## What the task asks
Output the full listing below exactly; the images stay out.

## Data section
☆ ☆ ☆ ☆

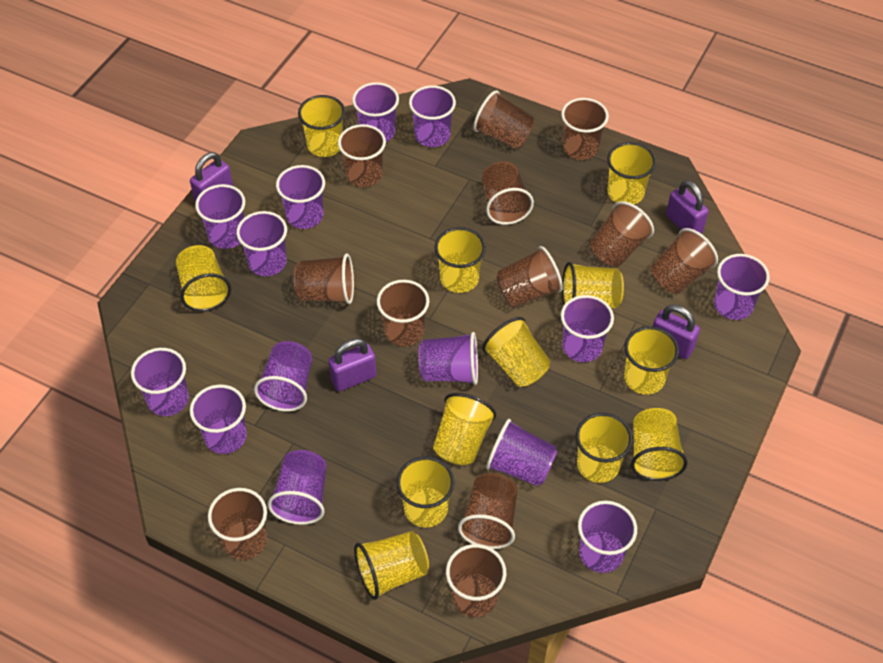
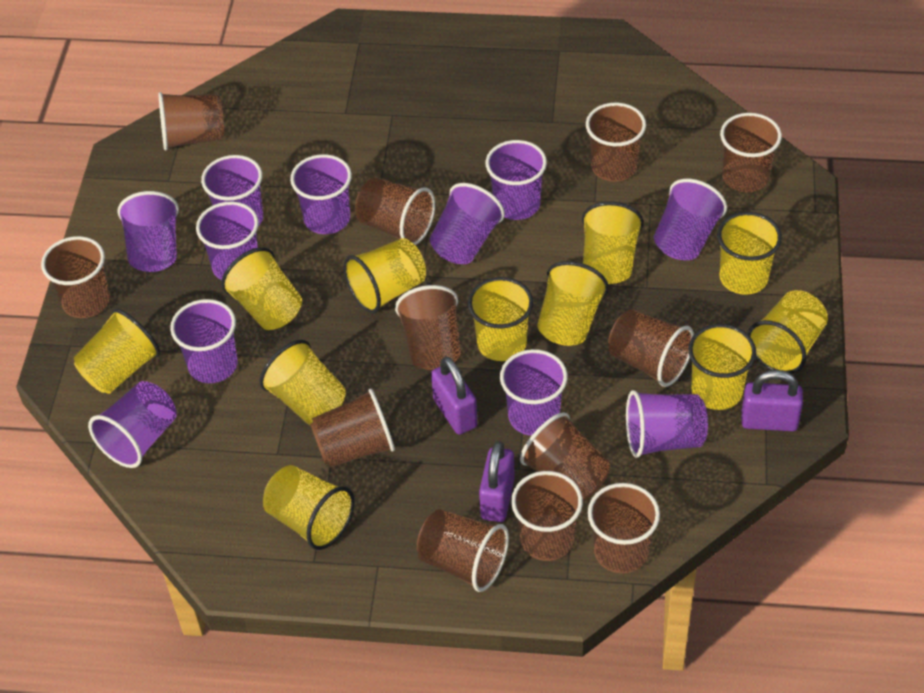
purple cup: 14 -> 11
purple padlock: 4 -> 3
yellow cup: 12 -> 11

☆ ☆ ☆ ☆

## Result
purple cup: 14 -> 11
purple padlock: 4 -> 3
yellow cup: 12 -> 11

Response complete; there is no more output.